───── Source records ─────

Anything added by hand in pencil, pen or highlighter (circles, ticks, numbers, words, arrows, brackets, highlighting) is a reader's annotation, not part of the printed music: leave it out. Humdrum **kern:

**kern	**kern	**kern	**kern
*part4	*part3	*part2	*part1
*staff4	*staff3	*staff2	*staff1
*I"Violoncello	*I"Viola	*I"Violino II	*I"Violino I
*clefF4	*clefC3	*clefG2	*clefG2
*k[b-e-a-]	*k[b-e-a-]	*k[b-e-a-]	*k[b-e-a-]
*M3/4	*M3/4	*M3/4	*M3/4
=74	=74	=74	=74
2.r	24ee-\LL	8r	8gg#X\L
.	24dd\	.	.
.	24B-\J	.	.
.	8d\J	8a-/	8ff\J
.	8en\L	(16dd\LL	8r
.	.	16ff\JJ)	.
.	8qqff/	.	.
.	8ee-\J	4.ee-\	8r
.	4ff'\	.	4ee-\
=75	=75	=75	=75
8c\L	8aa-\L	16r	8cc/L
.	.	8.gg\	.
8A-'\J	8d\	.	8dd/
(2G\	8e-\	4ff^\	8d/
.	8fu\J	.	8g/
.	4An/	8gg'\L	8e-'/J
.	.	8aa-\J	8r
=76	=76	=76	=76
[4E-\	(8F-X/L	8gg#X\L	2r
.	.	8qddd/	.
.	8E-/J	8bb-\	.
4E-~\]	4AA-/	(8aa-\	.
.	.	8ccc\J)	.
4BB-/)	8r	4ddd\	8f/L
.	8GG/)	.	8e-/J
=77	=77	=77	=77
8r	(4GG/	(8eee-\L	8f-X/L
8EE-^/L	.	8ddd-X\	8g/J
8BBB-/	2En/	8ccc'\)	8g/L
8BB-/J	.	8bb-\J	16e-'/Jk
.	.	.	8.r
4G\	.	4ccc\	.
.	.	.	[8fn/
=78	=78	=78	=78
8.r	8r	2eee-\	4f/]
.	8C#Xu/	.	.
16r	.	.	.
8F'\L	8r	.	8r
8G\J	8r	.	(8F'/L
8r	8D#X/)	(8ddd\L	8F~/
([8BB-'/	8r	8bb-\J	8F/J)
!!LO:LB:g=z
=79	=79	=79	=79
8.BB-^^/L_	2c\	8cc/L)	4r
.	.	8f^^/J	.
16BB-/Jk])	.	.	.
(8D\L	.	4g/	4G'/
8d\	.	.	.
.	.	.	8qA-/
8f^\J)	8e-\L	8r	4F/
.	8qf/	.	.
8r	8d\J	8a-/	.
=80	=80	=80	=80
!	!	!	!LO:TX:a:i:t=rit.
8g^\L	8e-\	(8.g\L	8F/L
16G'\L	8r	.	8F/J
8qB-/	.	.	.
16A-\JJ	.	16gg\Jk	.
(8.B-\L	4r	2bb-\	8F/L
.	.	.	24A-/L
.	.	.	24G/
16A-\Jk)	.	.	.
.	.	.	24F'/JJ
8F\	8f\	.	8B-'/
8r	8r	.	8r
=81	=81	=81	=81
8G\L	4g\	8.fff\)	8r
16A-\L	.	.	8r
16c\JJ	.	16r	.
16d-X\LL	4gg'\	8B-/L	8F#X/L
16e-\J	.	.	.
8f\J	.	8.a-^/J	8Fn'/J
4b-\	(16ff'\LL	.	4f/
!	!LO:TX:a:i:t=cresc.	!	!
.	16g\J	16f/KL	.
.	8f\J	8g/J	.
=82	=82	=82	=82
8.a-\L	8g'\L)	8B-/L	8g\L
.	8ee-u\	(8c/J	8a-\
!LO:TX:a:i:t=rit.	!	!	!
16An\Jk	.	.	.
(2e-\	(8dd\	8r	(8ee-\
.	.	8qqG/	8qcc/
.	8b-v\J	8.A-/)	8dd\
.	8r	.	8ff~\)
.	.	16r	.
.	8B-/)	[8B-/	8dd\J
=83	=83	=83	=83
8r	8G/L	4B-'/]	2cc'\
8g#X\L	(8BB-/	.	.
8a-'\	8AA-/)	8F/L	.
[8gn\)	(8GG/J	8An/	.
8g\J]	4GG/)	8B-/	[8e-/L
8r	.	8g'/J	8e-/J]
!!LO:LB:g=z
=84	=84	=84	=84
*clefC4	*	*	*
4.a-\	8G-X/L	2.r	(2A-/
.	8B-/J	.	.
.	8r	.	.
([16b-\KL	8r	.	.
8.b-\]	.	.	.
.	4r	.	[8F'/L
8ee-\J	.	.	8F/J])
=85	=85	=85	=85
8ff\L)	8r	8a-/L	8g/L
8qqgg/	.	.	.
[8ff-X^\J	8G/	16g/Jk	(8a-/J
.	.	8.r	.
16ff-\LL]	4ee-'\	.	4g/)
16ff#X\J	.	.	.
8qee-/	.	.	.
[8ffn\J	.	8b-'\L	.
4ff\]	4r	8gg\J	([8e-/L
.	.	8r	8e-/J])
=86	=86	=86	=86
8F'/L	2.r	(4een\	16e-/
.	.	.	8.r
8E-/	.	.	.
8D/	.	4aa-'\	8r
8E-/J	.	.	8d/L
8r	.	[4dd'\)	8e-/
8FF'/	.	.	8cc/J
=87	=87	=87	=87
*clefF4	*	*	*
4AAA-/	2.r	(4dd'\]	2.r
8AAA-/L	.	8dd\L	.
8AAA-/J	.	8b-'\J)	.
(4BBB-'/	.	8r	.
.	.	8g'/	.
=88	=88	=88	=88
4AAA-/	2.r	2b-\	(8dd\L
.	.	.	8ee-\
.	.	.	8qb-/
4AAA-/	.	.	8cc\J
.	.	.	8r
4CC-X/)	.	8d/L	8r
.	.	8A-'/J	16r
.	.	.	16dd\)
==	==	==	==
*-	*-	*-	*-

─────

_Exercise objective_.
List each line of the records above that contains the string "kern". Case counts.

_Complete answer_.
Anything added by hand in pencil, pen or highlighter (circles, ticks, numbers, words, arrows, brackets, highlighting) is a reader's annotation, not part of the printed music: leave it out. Humdrum **kern:
**kern	**kern	**kern	**kern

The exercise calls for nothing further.